[Opening Available data section]
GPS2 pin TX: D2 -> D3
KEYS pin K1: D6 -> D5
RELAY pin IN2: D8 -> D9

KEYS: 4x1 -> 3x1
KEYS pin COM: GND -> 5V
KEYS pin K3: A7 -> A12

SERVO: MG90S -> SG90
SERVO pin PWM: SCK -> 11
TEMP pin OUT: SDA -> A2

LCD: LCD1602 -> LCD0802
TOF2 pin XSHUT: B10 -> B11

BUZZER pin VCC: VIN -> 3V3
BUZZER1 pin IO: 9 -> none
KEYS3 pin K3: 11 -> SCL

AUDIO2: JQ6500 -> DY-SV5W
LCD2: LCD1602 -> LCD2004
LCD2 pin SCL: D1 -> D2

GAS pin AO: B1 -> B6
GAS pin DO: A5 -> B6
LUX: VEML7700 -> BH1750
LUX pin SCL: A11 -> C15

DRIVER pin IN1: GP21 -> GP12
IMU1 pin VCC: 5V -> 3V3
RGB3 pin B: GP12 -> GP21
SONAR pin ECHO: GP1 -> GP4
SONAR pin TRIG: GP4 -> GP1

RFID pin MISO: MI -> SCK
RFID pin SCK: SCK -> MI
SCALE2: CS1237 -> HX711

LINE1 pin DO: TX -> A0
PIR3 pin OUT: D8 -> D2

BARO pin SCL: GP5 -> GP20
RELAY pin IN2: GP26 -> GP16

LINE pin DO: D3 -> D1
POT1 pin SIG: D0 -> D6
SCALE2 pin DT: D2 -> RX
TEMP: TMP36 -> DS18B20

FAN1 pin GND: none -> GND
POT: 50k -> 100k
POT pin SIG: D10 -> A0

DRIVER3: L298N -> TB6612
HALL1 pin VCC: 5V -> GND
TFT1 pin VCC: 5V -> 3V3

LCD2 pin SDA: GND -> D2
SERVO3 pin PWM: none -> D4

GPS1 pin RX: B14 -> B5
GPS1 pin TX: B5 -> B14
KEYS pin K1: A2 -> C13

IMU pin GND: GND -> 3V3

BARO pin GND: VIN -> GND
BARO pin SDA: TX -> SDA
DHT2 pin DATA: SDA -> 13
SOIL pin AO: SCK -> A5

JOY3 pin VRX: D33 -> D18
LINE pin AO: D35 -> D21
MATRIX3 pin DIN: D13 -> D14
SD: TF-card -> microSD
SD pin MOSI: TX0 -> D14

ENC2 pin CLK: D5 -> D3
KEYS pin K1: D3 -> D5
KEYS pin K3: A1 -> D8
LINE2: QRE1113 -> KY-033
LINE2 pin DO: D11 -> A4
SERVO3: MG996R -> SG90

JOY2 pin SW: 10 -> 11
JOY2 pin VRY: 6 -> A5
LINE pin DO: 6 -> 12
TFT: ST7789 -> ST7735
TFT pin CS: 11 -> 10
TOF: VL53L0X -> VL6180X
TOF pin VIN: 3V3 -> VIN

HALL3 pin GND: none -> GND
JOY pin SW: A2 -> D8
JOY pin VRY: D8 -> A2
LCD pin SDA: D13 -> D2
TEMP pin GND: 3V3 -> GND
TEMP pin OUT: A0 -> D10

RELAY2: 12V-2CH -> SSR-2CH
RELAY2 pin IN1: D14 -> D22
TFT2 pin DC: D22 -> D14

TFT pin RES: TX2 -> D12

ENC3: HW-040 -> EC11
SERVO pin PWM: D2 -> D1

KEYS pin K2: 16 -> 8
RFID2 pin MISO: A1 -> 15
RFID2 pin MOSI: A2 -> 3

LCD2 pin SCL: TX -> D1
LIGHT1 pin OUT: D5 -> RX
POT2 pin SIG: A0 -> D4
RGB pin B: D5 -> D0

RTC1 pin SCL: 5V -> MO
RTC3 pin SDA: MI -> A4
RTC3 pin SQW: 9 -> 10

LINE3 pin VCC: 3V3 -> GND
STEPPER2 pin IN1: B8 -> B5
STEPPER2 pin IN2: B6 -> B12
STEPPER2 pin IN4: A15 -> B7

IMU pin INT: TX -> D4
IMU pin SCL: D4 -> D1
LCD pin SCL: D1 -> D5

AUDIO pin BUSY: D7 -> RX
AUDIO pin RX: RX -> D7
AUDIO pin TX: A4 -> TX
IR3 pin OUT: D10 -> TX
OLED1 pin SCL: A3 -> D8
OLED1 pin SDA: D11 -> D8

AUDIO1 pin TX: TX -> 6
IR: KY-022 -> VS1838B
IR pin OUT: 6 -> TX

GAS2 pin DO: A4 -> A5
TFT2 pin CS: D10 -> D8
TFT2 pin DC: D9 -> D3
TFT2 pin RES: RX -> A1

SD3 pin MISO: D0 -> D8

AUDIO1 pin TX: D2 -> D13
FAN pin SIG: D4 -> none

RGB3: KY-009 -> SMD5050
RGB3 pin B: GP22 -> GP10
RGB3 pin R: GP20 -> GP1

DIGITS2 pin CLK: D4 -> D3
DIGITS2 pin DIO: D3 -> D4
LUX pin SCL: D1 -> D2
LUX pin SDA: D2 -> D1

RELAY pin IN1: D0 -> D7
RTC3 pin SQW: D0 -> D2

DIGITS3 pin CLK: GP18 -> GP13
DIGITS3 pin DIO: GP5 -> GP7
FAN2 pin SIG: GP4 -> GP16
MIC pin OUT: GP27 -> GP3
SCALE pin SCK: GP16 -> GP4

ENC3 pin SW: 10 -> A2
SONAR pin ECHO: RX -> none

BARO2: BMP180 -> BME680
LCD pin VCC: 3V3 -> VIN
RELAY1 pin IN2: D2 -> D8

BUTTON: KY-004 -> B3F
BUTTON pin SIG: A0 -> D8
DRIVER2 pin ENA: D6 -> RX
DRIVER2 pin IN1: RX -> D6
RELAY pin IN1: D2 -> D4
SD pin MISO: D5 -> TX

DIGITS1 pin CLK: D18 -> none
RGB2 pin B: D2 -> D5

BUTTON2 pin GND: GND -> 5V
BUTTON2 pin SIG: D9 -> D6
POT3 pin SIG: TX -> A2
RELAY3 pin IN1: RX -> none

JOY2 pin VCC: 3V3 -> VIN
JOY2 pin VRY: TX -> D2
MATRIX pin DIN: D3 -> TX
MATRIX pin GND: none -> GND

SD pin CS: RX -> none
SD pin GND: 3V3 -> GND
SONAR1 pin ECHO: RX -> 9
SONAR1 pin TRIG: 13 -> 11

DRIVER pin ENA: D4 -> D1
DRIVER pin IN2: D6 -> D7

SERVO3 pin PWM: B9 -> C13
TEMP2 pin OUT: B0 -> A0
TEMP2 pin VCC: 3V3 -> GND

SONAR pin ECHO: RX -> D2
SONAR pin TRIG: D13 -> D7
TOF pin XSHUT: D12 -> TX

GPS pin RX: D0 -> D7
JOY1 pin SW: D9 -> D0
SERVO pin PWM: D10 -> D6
[Closing Available data section]
Work order
Line by line, set down the material exactly as given.

Answer to this problem
GPS2 pin TX: D2 -> D3
KEYS pin K1: D6 -> D5
RELAY pin IN2: D8 -> D9

KEYS: 4x1 -> 3x1
KEYS pin COM: GND -> 5V
KEYS pin K3: A7 -> A12

SERVO: MG90S -> SG90
SERVO pin PWM: SCK -> 11
TEMP pin OUT: SDA -> A2

LCD: LCD1602 -> LCD0802
TOF2 pin XSHUT: B10 -> B11

BUZZER pin VCC: VIN -> 3V3
BUZZER1 pin IO: 9 -> none
KEYS3 pin K3: 11 -> SCL

AUDIO2: JQ6500 -> DY-SV5W
LCD2: LCD1602 -> LCD2004
LCD2 pin SCL: D1 -> D2

GAS pin AO: B1 -> B6
GAS pin DO: A5 -> B6
LUX: VEML7700 -> BH1750
LUX pin SCL: A11 -> C15

DRIVER pin IN1: GP21 -> GP12
IMU1 pin VCC: 5V -> 3V3
RGB3 pin B: GP12 -> GP21
SONAR pin ECHO: GP1 -> GP4
SONAR pin TRIG: GP4 -> GP1

RFID pin MISO: MI -> SCK
RFID pin SCK: SCK -> MI
SCALE2: CS1237 -> HX711

LINE1 pin DO: TX -> A0
PIR3 pin OUT: D8 -> D2

BARO pin SCL: GP5 -> GP20
RELAY pin IN2: GP26 -> GP16

LINE pin DO: D3 -> D1
POT1 pin SIG: D0 -> D6
SCALE2 pin DT: D2 -> RX
TEMP: TMP36 -> DS18B20

FAN1 pin GND: none -> GND
POT: 50k -> 100k
POT pin SIG: D10 -> A0

DRIVER3: L298N -> TB6612
HALL1 pin VCC: 5V -> GND
TFT1 pin VCC: 5V -> 3V3

LCD2 pin SDA: GND -> D2
SERVO3 pin PWM: none -> D4

GPS1 pin RX: B14 -> B5
GPS1 pin TX: B5 -> B14
KEYS pin K1: A2 -> C13

IMU pin GND: GND -> 3V3

BARO pin GND: VIN -> GND
BARO pin SDA: TX -> SDA
DHT2 pin DATA: SDA -> 13
SOIL pin AO: SCK -> A5

JOY3 pin VRX: D33 -> D18
LINE pin AO: D35 -> D21
MATRIX3 pin DIN: D13 -> D14
SD: TF-card -> microSD
SD pin MOSI: TX0 -> D14

ENC2 pin CLK: D5 -> D3
KEYS pin K1: D3 -> D5
KEYS pin K3: A1 -> D8
LINE2: QRE1113 -> KY-033
LINE2 pin DO: D11 -> A4
SERVO3: MG996R -> SG90

JOY2 pin SW: 10 -> 11
JOY2 pin VRY: 6 -> A5
LINE pin DO: 6 -> 12
TFT: ST7789 -> ST7735
TFT pin CS: 11 -> 10
TOF: VL53L0X -> VL6180X
TOF pin VIN: 3V3 -> VIN

HALL3 pin GND: none -> GND
JOY pin SW: A2 -> D8
JOY pin VRY: D8 -> A2
LCD pin SDA: D13 -> D2
TEMP pin GND: 3V3 -> GND
TEMP pin OUT: A0 -> D10

RELAY2: 12V-2CH -> SSR-2CH
RELAY2 pin IN1: D14 -> D22
TFT2 pin DC: D22 -> D14

TFT pin RES: TX2 -> D12

ENC3: HW-040 -> EC11
SERVO pin PWM: D2 -> D1

KEYS pin K2: 16 -> 8
RFID2 pin MISO: A1 -> 15
RFID2 pin MOSI: A2 -> 3

LCD2 pin SCL: TX -> D1
LIGHT1 pin OUT: D5 -> RX
POT2 pin SIG: A0 -> D4
RGB pin B: D5 -> D0

RTC1 pin SCL: 5V -> MO
RTC3 pin SDA: MI -> A4
RTC3 pin SQW: 9 -> 10

LINE3 pin VCC: 3V3 -> GND
STEPPER2 pin IN1: B8 -> B5
STEPPER2 pin IN2: B6 -> B12
STEPPER2 pin IN4: A15 -> B7

IMU pin INT: TX -> D4
IMU pin SCL: D4 -> D1
LCD pin SCL: D1 -> D5

AUDIO pin BUSY: D7 -> RX
AUDIO pin RX: RX -> D7
AUDIO pin TX: A4 -> TX
IR3 pin OUT: D10 -> TX
OLED1 pin SCL: A3 -> D8
OLED1 pin SDA: D11 -> D8

AUDIO1 pin TX: TX -> 6
IR: KY-022 -> VS1838B
IR pin OUT: 6 -> TX

GAS2 pin DO: A4 -> A5
TFT2 pin CS: D10 -> D8
TFT2 pin DC: D9 -> D3
TFT2 pin RES: RX -> A1

SD3 pin MISO: D0 -> D8

AUDIO1 pin TX: D2 -> D13
FAN pin SIG: D4 -> none

RGB3: KY-009 -> SMD5050
RGB3 pin B: GP22 -> GP10
RGB3 pin R: GP20 -> GP1

DIGITS2 pin CLK: D4 -> D3
DIGITS2 pin DIO: D3 -> D4
LUX pin SCL: D1 -> D2
LUX pin SDA: D2 -> D1

RELAY pin IN1: D0 -> D7
RTC3 pin SQW: D0 -> D2

DIGITS3 pin CLK: GP18 -> GP13
DIGITS3 pin DIO: GP5 -> GP7
FAN2 pin SIG: GP4 -> GP16
MIC pin OUT: GP27 -> GP3
SCALE pin SCK: GP16 -> GP4

ENC3 pin SW: 10 -> A2
SONAR pin ECHO: RX -> none

BARO2: BMP180 -> BME680
LCD pin VCC: 3V3 -> VIN
RELAY1 pin IN2: D2 -> D8

BUTTON: KY-004 -> B3F
BUTTON pin SIG: A0 -> D8
DRIVER2 pin ENA: D6 -> RX
DRIVER2 pin IN1: RX -> D6
RELAY pin IN1: D2 -> D4
SD pin MISO: D5 -> TX

DIGITS1 pin CLK: D18 -> none
RGB2 pin B: D2 -> D5

BUTTON2 pin GND: GND -> 5V
BUTTON2 pin SIG: D9 -> D6
POT3 pin SIG: TX -> A2
RELAY3 pin IN1: RX -> none

JOY2 pin VCC: 3V3 -> VIN
JOY2 pin VRY: TX -> D2
MATRIX pin DIN: D3 -> TX
MATRIX pin GND: none -> GND

SD pin CS: RX -> none
SD pin GND: 3V3 -> GND
SONAR1 pin ECHO: RX -> 9
SONAR1 pin TRIG: 13 -> 11

DRIVER pin ENA: D4 -> D1
DRIVER pin IN2: D6 -> D7

SERVO3 pin PWM: B9 -> C13
TEMP2 pin OUT: B0 -> A0
TEMP2 pin VCC: 3V3 -> GND

SONAR pin ECHO: RX -> D2
SONAR pin TRIG: D13 -> D7
TOF pin XSHUT: D12 -> TX

GPS pin RX: D0 -> D7
JOY1 pin SW: D9 -> D0
SERVO pin PWM: D10 -> D6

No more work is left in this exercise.